* Start Task input *
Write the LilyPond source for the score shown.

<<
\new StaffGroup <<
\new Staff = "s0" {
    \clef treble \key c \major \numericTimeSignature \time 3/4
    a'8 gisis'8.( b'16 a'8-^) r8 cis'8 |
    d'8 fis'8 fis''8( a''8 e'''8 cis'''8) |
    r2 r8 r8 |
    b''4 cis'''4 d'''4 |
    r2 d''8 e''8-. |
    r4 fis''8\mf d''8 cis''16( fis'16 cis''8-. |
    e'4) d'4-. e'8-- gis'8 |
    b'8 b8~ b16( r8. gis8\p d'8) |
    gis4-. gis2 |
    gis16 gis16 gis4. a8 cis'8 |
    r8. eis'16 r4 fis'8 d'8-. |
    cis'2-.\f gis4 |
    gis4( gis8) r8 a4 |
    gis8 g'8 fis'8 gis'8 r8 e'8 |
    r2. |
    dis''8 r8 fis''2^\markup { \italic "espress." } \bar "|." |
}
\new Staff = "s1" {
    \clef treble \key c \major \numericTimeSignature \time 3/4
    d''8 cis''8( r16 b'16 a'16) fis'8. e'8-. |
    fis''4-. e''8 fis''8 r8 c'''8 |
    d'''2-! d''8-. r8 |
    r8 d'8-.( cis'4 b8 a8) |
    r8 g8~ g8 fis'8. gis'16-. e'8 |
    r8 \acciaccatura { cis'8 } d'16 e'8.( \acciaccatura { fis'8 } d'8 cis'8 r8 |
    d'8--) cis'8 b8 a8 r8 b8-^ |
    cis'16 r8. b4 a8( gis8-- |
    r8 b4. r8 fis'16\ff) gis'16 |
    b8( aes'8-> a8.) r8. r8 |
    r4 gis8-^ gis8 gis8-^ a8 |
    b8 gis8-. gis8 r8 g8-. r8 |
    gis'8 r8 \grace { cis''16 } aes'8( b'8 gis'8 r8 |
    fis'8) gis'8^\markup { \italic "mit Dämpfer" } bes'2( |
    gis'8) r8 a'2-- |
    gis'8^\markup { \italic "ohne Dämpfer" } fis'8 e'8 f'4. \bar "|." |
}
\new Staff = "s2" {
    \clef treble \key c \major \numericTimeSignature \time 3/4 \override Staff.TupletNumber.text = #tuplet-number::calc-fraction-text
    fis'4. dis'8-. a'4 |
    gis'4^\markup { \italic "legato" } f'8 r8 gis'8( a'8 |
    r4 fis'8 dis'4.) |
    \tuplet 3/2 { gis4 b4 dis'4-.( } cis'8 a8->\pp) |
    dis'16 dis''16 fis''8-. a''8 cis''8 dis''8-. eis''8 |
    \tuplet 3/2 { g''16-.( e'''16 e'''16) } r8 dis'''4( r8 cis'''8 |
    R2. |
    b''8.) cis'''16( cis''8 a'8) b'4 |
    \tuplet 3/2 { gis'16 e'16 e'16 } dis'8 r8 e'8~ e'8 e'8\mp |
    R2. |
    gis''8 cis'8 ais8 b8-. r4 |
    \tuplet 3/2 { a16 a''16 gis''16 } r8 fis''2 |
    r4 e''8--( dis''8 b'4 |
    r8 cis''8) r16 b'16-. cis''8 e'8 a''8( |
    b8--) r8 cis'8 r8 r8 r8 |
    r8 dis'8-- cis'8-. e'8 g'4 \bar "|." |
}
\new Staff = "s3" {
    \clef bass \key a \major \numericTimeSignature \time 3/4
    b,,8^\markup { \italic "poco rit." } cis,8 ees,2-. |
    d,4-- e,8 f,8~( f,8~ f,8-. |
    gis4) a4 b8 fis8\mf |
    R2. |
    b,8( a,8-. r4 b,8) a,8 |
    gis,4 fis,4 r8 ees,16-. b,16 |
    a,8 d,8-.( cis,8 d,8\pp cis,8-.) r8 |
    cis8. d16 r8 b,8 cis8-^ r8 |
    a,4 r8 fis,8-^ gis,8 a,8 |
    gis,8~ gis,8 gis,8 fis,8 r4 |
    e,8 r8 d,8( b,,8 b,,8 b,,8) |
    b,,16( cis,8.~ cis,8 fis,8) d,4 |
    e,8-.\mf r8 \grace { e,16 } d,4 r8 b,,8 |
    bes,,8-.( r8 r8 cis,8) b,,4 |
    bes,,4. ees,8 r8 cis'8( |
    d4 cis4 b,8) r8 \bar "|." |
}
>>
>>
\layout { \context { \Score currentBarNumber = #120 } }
* End Task input *
### Given instruction
Return every line in the items above that contains the string "numericTimeSignature".

### Worked answer
    \clef treble \key c \major \numericTimeSignature \time 3/4
    \clef treble \key c \major \numericTimeSignature \time 3/4
    \clef treble \key c \major \numericTimeSignature \time 3/4 \override Staff.TupletNumber.text = #tuplet-number::calc-fraction-text
    \clef bass \key a \major \numericTimeSignature \time 3/4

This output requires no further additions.